--- Data for processing Enclosed Below ---

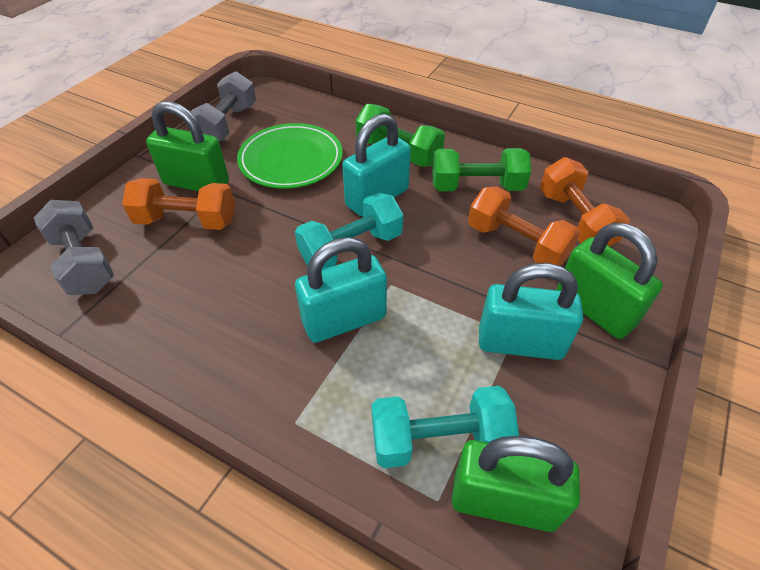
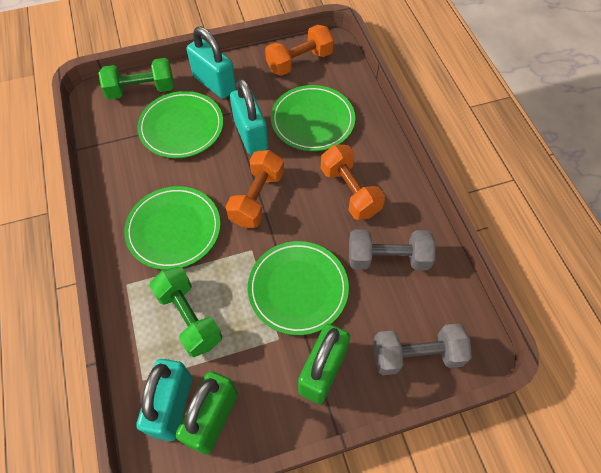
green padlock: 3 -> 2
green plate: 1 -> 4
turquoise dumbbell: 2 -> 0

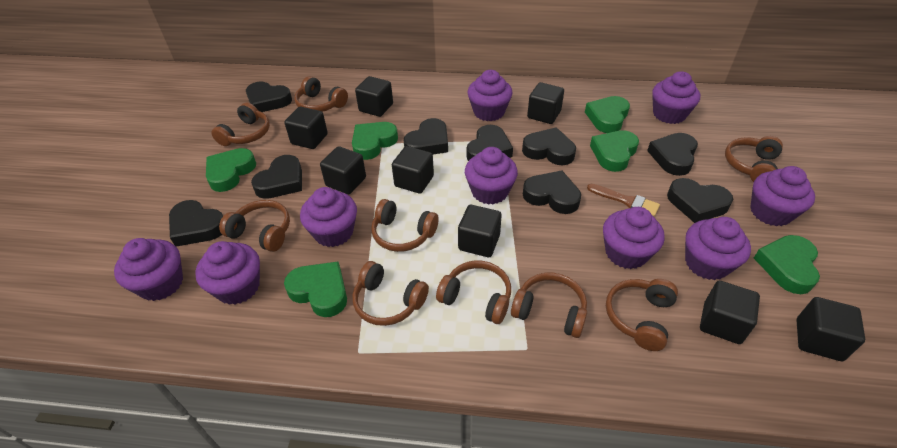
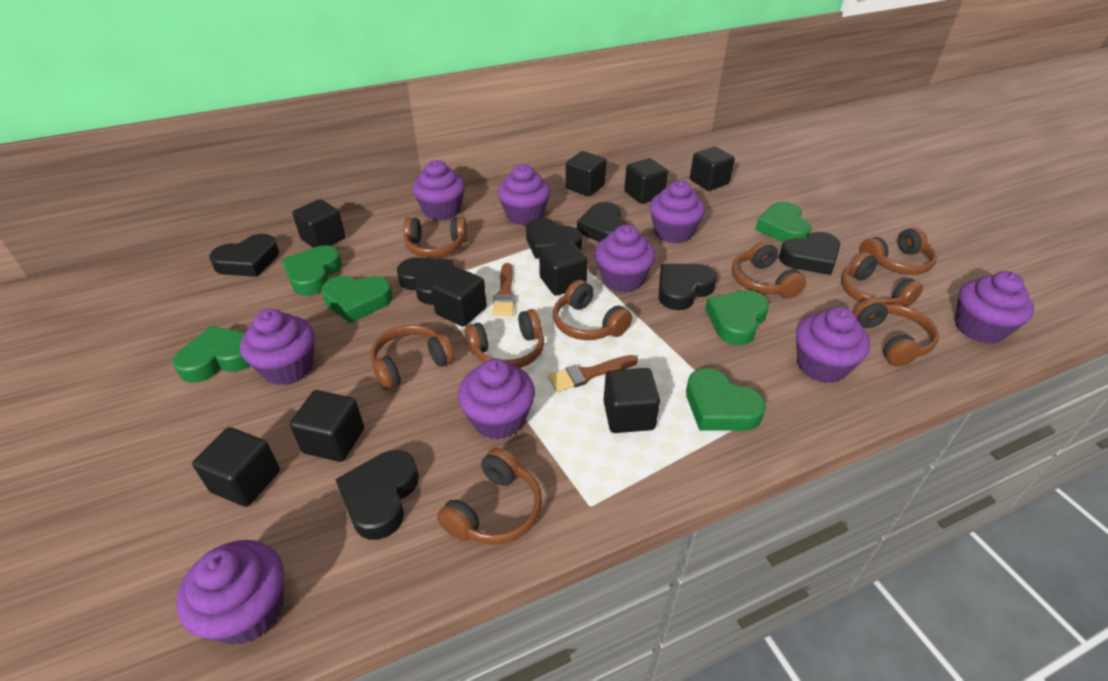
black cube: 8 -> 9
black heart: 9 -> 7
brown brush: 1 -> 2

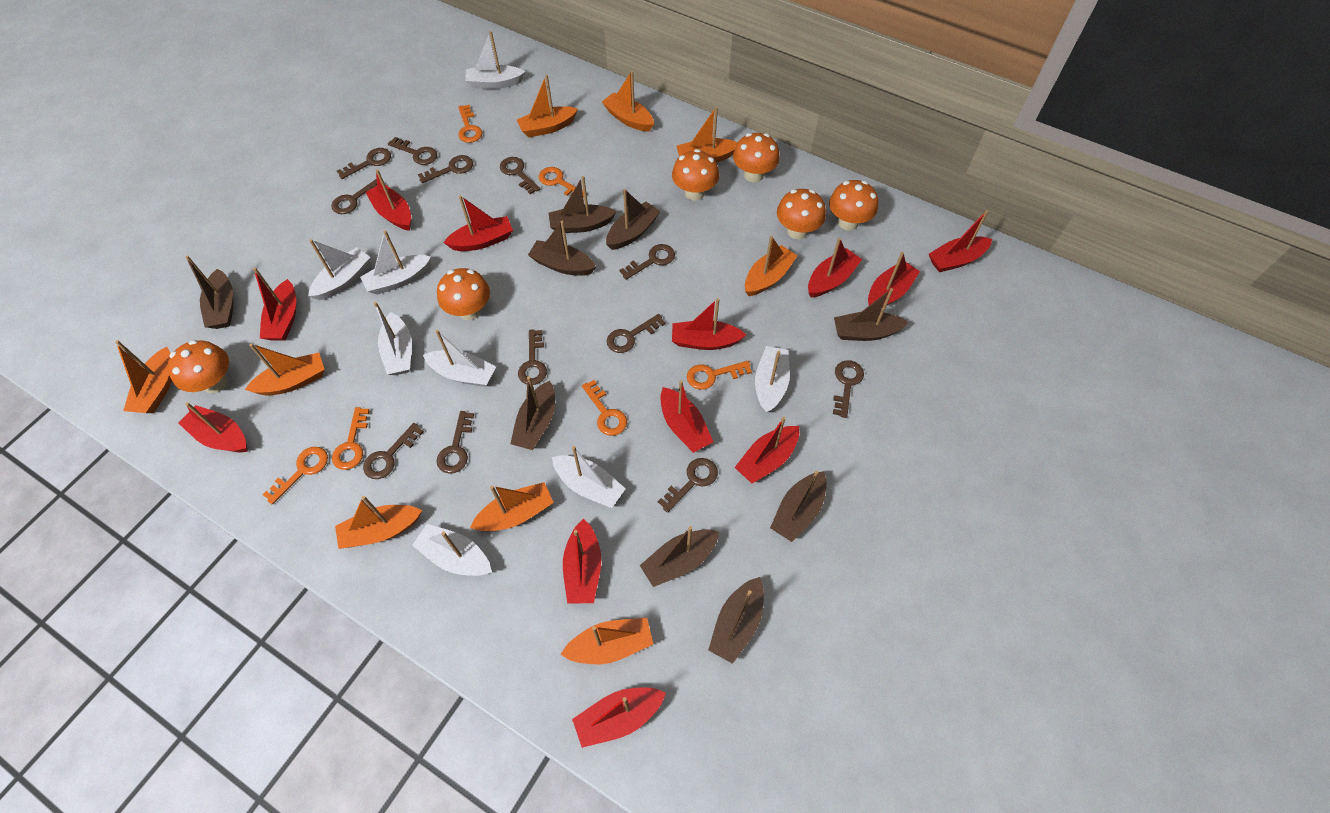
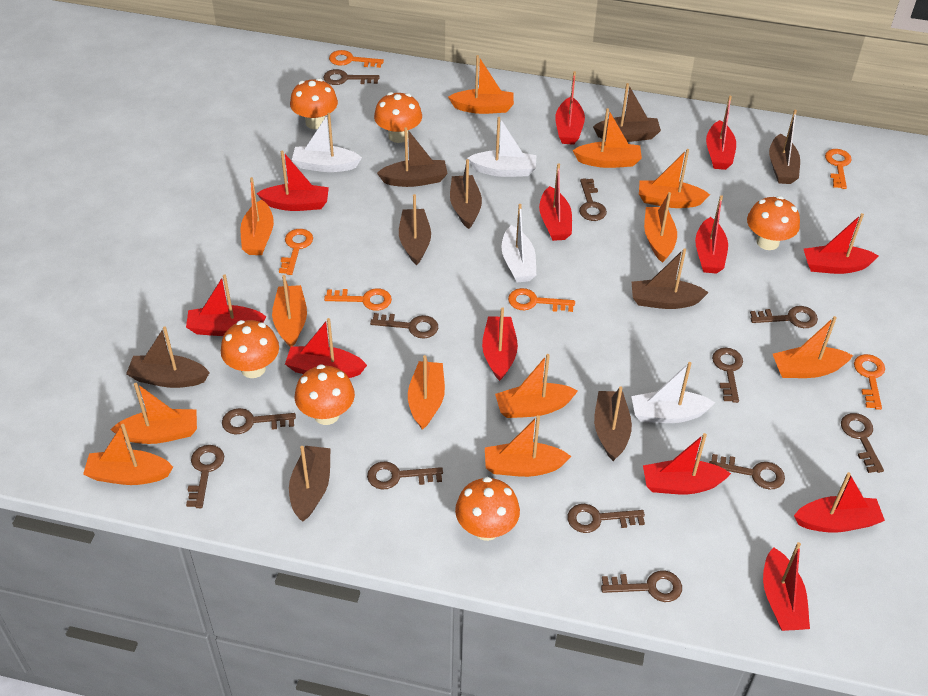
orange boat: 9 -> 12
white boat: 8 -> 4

--- End of Enclosed Data for processing ---

* _Task to complete_
Return every entry above exactly. Pictures stay out.

* _Exercise result_
green padlock: 3 -> 2
green plate: 1 -> 4
turquoise dumbbell: 2 -> 0

black cube: 8 -> 9
black heart: 9 -> 7
brown brush: 1 -> 2

orange boat: 9 -> 12
white boat: 8 -> 4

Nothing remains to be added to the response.